WHAT THE TASK ASKS – The exercise asks you to copy every line below in which "cone" appears.

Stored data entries
Segment Open
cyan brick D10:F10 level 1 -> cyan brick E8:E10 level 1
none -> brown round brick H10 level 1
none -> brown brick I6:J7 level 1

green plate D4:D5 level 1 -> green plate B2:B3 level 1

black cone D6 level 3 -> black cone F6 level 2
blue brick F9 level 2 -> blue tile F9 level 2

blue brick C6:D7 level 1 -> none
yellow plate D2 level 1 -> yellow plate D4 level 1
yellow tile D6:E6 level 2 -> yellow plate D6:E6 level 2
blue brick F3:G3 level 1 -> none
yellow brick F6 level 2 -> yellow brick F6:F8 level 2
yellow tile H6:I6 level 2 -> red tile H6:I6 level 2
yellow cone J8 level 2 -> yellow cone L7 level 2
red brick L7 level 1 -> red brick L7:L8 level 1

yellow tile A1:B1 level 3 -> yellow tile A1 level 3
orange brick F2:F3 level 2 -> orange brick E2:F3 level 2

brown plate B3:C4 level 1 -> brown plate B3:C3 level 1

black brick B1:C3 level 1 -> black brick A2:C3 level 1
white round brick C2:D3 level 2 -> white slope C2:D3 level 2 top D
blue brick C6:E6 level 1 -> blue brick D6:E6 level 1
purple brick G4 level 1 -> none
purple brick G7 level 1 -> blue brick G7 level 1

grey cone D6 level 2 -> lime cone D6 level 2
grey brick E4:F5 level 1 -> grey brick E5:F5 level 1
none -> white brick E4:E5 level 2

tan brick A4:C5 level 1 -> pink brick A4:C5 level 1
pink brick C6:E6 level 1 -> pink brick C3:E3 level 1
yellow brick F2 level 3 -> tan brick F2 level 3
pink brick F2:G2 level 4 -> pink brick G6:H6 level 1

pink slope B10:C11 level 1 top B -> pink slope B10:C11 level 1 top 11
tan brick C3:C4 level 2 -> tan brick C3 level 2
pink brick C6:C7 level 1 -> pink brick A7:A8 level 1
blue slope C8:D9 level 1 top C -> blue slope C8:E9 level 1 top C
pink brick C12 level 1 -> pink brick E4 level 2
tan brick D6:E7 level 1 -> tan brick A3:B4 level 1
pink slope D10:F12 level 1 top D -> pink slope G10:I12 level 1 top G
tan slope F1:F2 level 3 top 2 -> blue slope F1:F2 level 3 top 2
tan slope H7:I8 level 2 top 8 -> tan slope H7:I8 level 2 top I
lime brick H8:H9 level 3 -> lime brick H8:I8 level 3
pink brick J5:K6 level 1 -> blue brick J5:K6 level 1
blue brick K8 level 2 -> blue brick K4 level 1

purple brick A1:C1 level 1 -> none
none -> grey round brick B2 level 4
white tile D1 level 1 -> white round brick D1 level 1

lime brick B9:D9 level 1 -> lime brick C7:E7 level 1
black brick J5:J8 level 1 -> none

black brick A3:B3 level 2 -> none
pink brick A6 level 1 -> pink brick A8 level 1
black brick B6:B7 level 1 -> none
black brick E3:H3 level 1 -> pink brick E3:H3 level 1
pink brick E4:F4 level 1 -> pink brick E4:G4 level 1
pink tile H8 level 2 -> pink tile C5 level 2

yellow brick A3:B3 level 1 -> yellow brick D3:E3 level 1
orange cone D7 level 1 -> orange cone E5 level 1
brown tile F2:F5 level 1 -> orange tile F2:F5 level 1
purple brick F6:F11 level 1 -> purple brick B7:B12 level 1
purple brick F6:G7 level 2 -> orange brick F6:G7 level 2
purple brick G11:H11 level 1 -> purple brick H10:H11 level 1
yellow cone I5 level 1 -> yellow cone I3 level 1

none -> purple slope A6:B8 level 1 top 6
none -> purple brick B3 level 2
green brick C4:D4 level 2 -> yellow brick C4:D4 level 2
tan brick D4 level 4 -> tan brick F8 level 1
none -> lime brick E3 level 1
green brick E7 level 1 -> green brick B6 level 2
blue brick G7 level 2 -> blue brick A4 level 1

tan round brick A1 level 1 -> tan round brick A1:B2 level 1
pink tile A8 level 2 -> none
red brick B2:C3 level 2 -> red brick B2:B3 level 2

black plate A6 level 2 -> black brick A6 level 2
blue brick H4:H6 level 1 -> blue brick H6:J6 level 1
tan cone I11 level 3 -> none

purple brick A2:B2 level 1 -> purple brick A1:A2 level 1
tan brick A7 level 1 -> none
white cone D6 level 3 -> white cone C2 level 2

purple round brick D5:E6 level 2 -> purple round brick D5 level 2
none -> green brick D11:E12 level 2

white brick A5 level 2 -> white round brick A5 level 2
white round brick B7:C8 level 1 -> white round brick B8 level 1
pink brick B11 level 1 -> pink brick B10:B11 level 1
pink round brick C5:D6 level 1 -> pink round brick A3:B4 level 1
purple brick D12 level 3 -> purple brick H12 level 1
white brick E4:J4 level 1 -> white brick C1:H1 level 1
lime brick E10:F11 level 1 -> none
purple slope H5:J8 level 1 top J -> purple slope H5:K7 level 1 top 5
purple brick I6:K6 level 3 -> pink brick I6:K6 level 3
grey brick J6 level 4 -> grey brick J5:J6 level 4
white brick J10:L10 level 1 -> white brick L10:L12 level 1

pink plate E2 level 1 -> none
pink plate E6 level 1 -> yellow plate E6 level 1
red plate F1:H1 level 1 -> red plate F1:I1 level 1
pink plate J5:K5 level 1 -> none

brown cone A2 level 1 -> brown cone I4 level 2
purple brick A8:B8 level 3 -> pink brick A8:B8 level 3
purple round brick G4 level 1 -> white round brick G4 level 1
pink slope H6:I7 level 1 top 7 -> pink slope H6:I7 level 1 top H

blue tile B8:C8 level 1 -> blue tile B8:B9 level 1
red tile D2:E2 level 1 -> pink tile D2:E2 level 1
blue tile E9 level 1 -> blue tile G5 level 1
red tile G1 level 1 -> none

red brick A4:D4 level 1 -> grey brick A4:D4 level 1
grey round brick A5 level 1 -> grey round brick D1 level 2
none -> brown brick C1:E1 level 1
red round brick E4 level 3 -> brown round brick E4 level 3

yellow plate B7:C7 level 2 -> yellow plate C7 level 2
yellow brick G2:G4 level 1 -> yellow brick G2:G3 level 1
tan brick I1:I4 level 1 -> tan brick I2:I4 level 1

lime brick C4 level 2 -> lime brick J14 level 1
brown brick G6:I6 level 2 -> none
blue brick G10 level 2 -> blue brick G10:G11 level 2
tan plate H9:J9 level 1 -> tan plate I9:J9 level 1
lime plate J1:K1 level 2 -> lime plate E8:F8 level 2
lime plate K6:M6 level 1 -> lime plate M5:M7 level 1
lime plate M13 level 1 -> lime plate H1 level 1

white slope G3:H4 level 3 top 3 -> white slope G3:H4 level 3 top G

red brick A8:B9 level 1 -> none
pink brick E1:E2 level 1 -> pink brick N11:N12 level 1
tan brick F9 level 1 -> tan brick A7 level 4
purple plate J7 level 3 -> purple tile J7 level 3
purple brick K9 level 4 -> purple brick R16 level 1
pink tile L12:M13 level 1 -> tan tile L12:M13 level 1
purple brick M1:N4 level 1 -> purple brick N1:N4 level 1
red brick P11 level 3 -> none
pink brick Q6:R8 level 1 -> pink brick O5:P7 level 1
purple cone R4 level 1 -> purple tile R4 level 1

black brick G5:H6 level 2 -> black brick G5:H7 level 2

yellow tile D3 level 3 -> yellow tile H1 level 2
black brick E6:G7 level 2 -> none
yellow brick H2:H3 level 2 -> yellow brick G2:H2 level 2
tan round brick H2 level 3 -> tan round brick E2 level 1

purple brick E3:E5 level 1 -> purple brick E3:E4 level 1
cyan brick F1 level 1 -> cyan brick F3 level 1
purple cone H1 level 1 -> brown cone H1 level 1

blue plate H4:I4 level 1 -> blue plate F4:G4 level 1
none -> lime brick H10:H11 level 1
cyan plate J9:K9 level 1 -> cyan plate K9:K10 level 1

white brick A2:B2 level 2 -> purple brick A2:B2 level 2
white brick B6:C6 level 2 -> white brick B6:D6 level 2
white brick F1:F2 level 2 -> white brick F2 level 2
Segment Closed
REPLY TO THE TASK –
black cone D6 level 3 -> black cone F6 level 2
yellow cone J8 level 2 -> yellow cone L7 level 2
grey cone D6 level 2 -> lime cone D6 level 2
orange cone D7 level 1 -> orange cone E5 level 1
yellow cone I5 level 1 -> yellow cone I3 level 1
tan cone I11 level 3 -> none
white cone D6 level 3 -> white cone C2 level 2
brown cone A2 level 1 -> brown cone I4 level 2
purple cone R4 level 1 -> purple tile R4 level 1
purple cone H1 level 1 -> brown cone H1 level 1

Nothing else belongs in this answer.